(Beginning of DATA TO USE)

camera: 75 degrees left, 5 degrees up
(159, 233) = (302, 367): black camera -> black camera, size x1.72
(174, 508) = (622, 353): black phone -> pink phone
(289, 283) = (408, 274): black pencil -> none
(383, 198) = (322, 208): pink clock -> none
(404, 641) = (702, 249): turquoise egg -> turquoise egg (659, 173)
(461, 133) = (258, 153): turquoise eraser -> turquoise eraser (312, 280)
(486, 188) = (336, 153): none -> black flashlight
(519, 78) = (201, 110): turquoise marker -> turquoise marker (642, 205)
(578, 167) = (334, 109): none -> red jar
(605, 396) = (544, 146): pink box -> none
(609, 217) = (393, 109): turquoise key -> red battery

(End of DATA TO USE)
(Beginning of DATA TO USE)

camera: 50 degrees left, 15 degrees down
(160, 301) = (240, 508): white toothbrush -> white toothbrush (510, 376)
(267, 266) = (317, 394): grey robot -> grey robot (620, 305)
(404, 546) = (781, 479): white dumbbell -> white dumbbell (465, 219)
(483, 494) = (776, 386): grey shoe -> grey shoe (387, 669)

(End of DATA TO USE)
(Beginning of DATA TO USE)

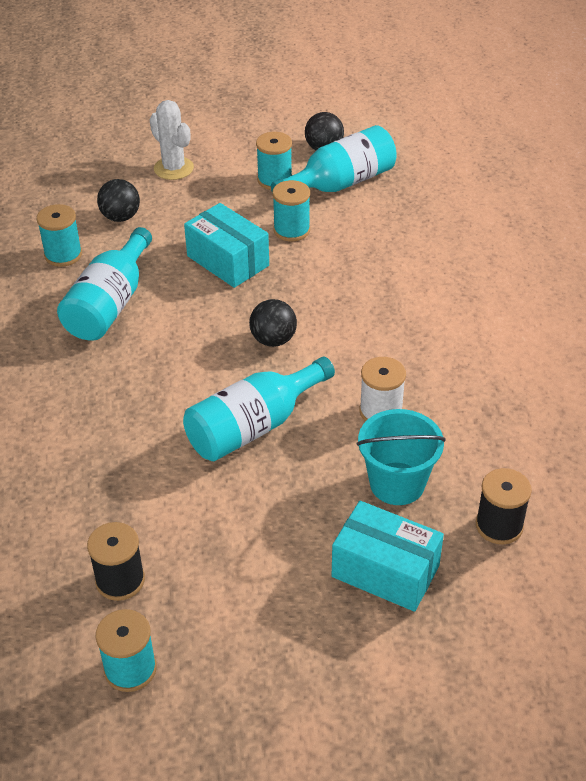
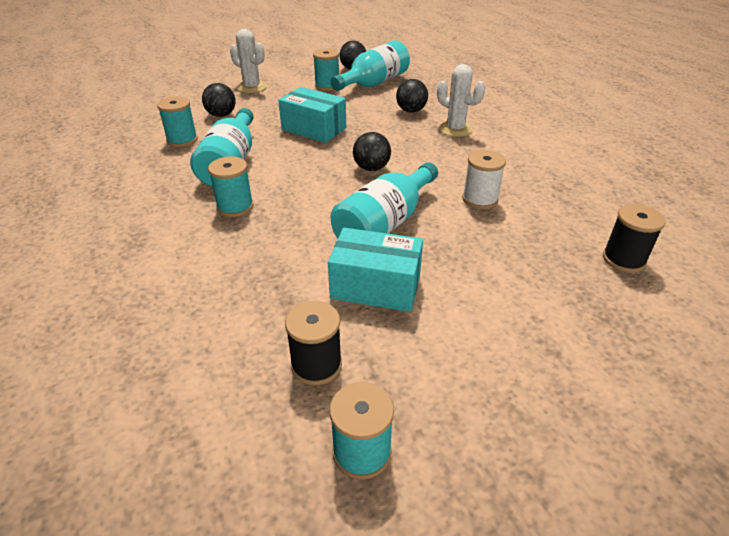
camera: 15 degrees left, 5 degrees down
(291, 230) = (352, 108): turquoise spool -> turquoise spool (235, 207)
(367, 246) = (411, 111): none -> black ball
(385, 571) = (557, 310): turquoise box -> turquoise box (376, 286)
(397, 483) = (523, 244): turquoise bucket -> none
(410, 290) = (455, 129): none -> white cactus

(End of DATA TO USE)

• [TASK INSTRUCTIONS]:
Copy out each line of the data above, exactly, if it lies between the line holding "(267, 266) = (317, 394): grey" and the line holding "(483, 494) = (776, 386): grey", inclusive; copy no other line.

• [RESULT BELOW]:
(267, 266) = (317, 394): grey robot -> grey robot (620, 305)
(404, 546) = (781, 479): white dumbbell -> white dumbbell (465, 219)
(483, 494) = (776, 386): grey shoe -> grey shoe (387, 669)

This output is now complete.